Write out nothing but the lines from the first line of the entries below through the line with "(703, 196) = (499, 358): none -> purple pawn"; no pictures go in.

> [EXTRACTED DATA]:

.....

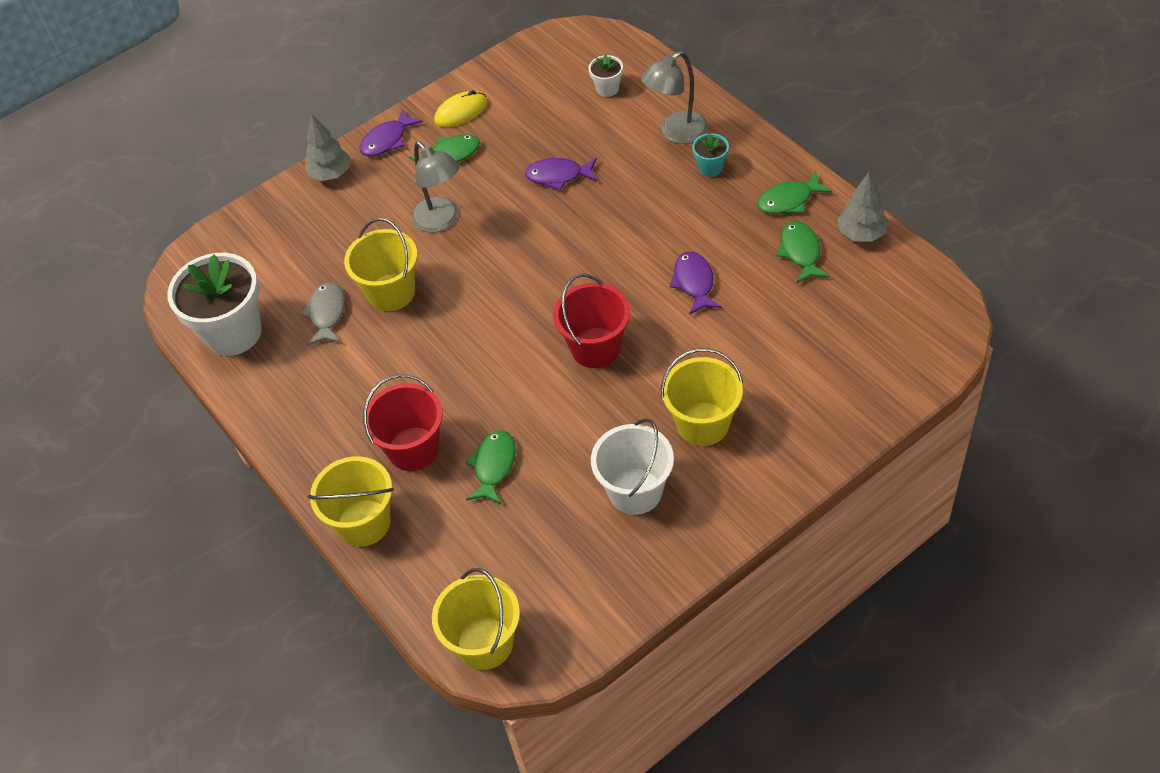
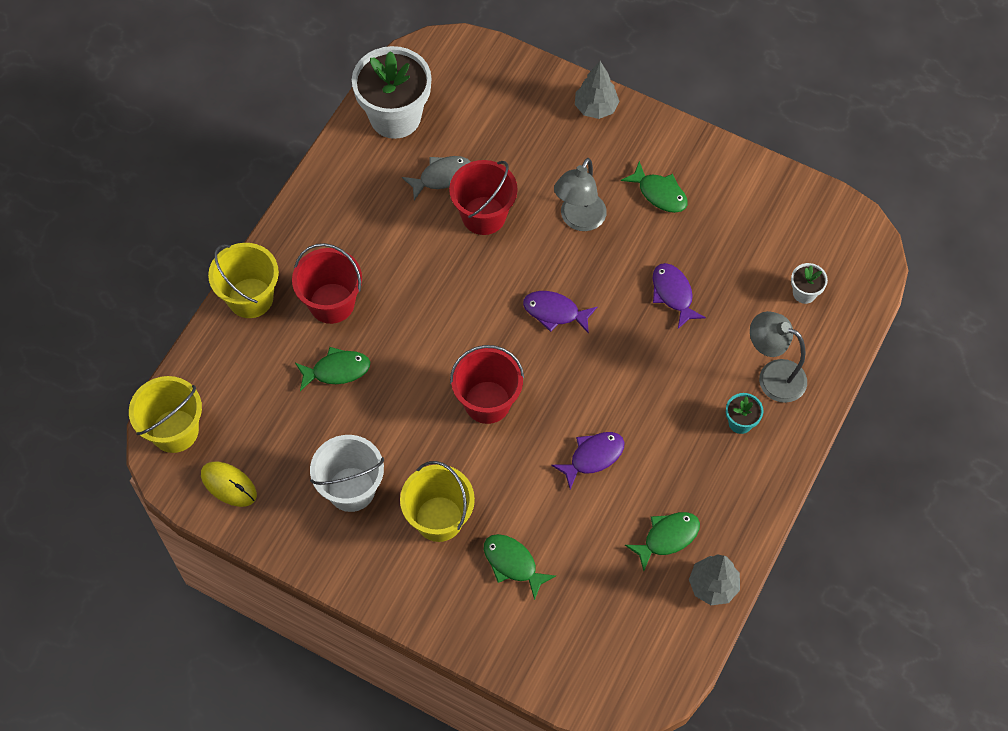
camera: 60 degrees right, 10 degrees up
(387, 140) = (655, 134): purple fish -> purple fish (555, 312)
(391, 292) = (483, 215): yellow bucket -> red bucket
(461, 112) = (717, 179): yellow mouse -> yellow mouse (229, 485)
(789, 200) = (728, 506): green fish -> green fish (513, 563)

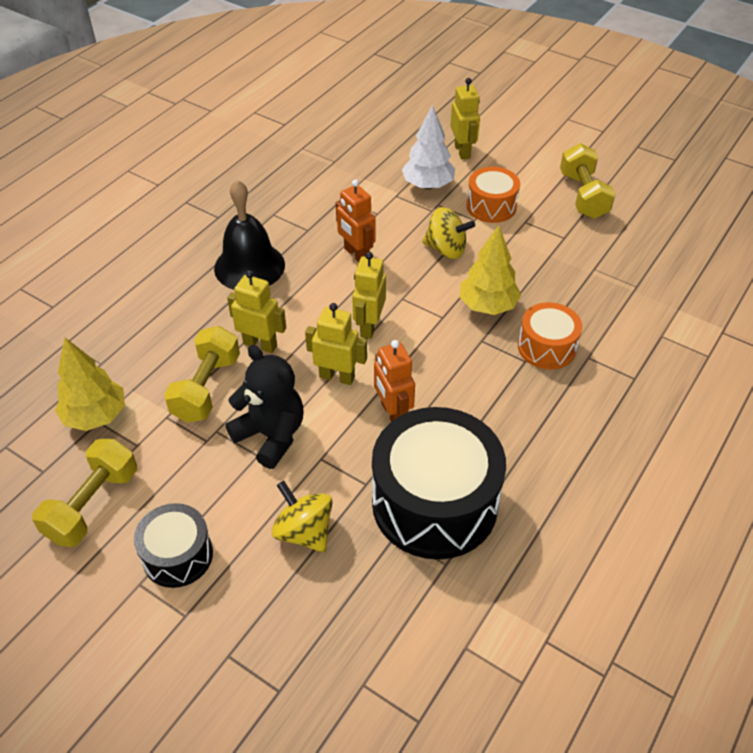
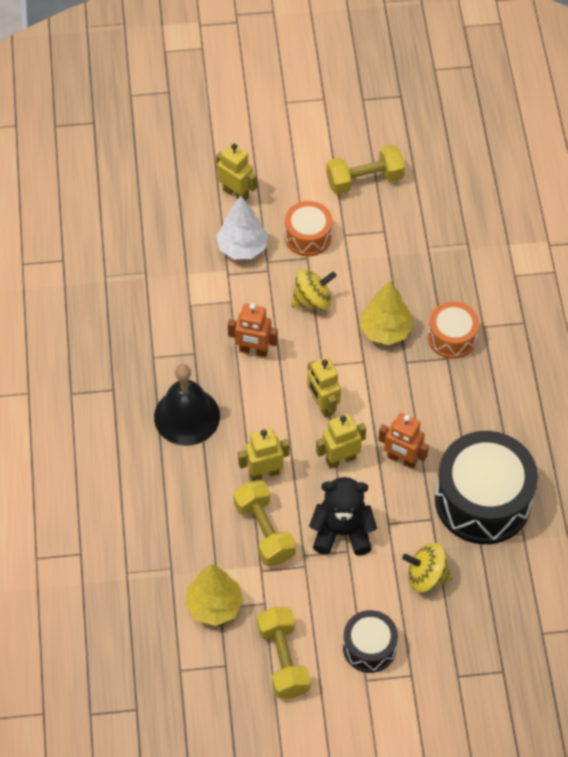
camera: 40 degrees left, 10 degrees up
(583, 196) = (364, 180): yellow dumbbell -> yellow dumbbell turned 60 degrees counterclockwise

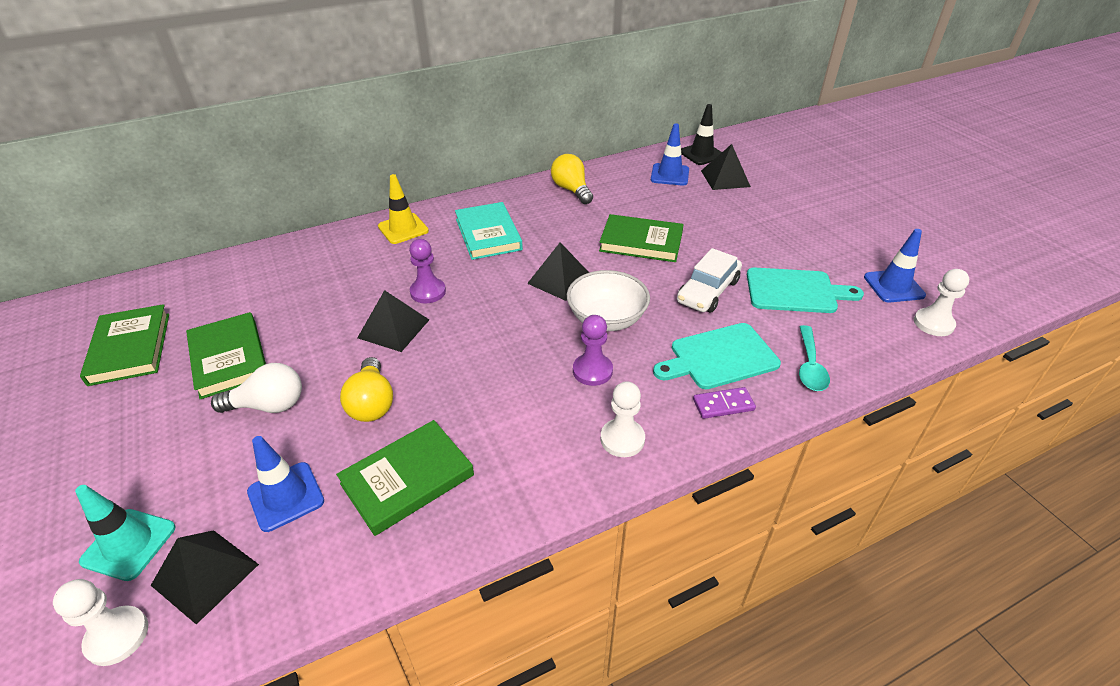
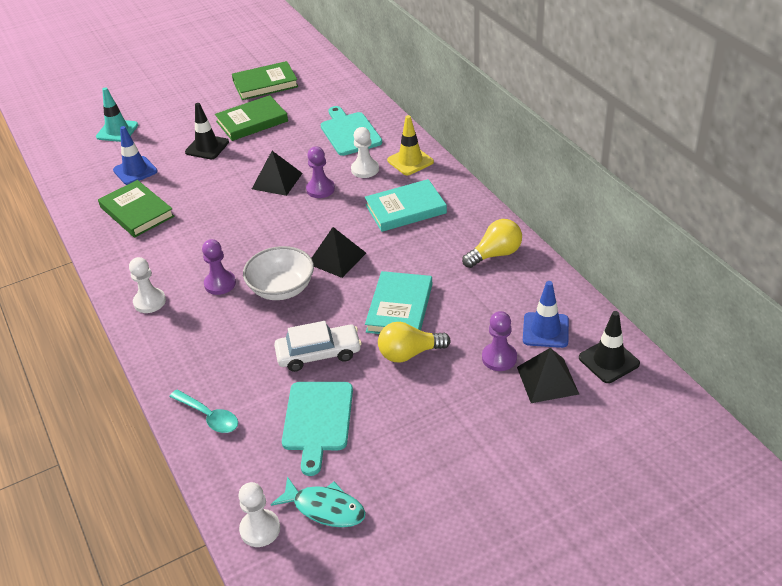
camera: 90 degrees right, 0 degrees up
(117, 636) = (67, 144): white pawn -> white pawn (365, 169)
(205, 574) = (93, 158): black pyramid -> none
(268, 405) = (207, 147): white light bulb -> black traffic cone
(372, 403) = (202, 186): yellow light bulb -> yellow light bulb (409, 353)
(641, 242) = (399, 308): green book -> turquoise book
(703, 196) = (499, 358): none -> purple pawn
(708, 291) = (318, 354): white car -> white car turned 135 degrees clockwise
(719, 357) = (227, 357): turquoise cutting board -> turquoise cutting board (349, 132)
(723, 405) = (173, 357): purple domino -> none
(810, 366) = (209, 416): turquoise spoon -> turquoise spoon turned 150 degrees counterclockwise
(893, 286) = (325, 508): blue traffic cone -> turquoise fish

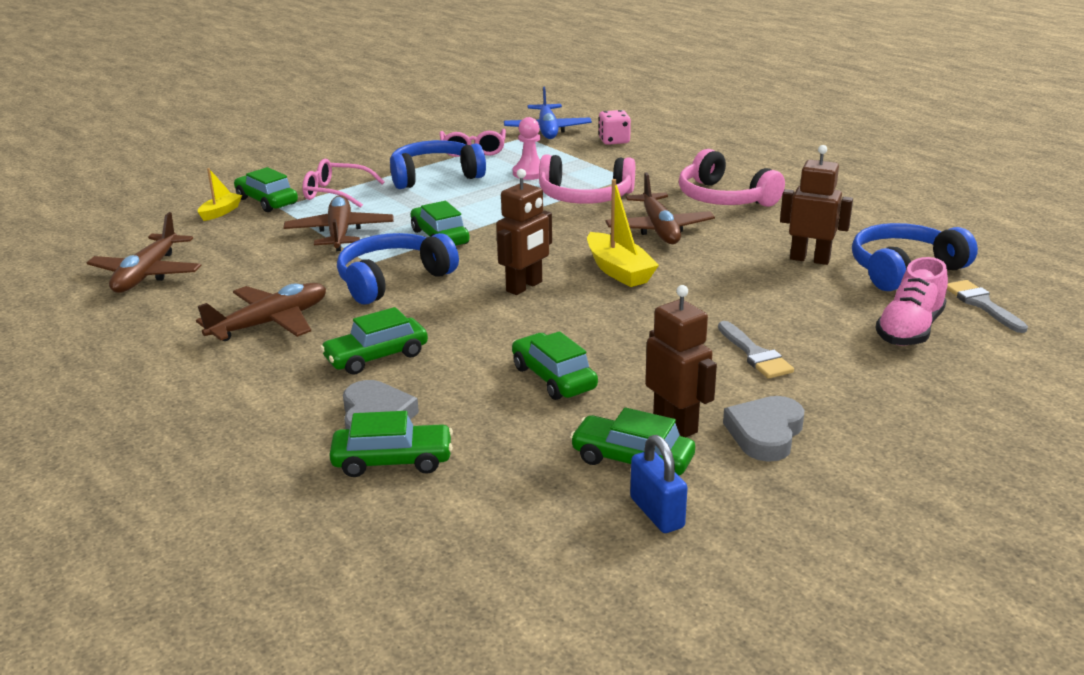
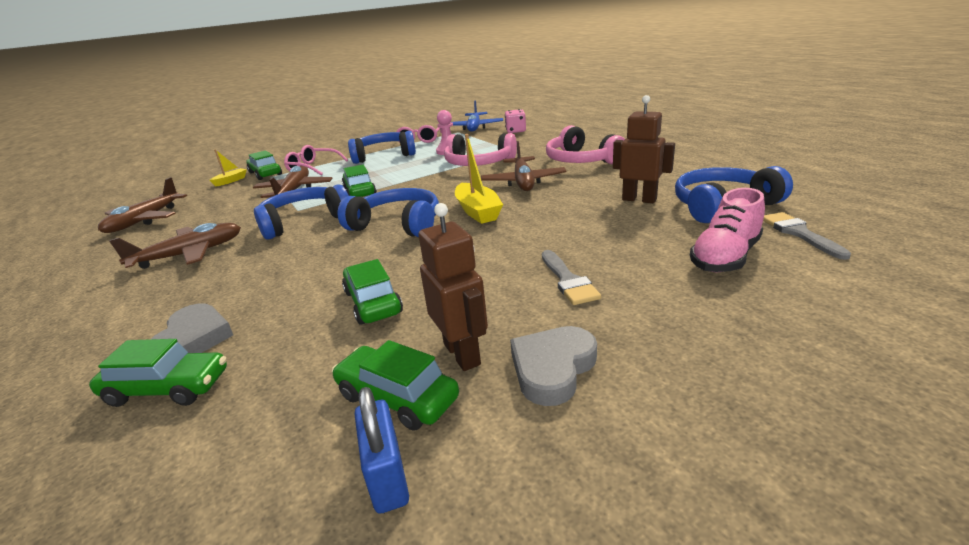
camera: 10 degrees right, 0 degrees up
(376, 356) = (242, 281): green car -> none
(524, 287) = (397, 225): brown robot -> blue headphones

.....

> [WRITTEN SOLUTION]:
camera: 60 degrees right, 10 degrees up
(387, 140) = (655, 134): purple fish -> purple fish (555, 312)
(391, 292) = (483, 215): yellow bucket -> red bucket
(461, 112) = (717, 179): yellow mouse -> yellow mouse (229, 485)
(789, 200) = (728, 506): green fish -> green fish (513, 563)

camera: 40 degrees left, 10 degrees up
(583, 196) = (364, 180): yellow dumbbell -> yellow dumbbell turned 60 degrees counterclockwise

camera: 90 degrees right, 0 degrees up
(117, 636) = (67, 144): white pawn -> white pawn (365, 169)
(205, 574) = (93, 158): black pyramid -> none
(268, 405) = (207, 147): white light bulb -> black traffic cone
(372, 403) = (202, 186): yellow light bulb -> yellow light bulb (409, 353)
(641, 242) = (399, 308): green book -> turquoise book
(703, 196) = (499, 358): none -> purple pawn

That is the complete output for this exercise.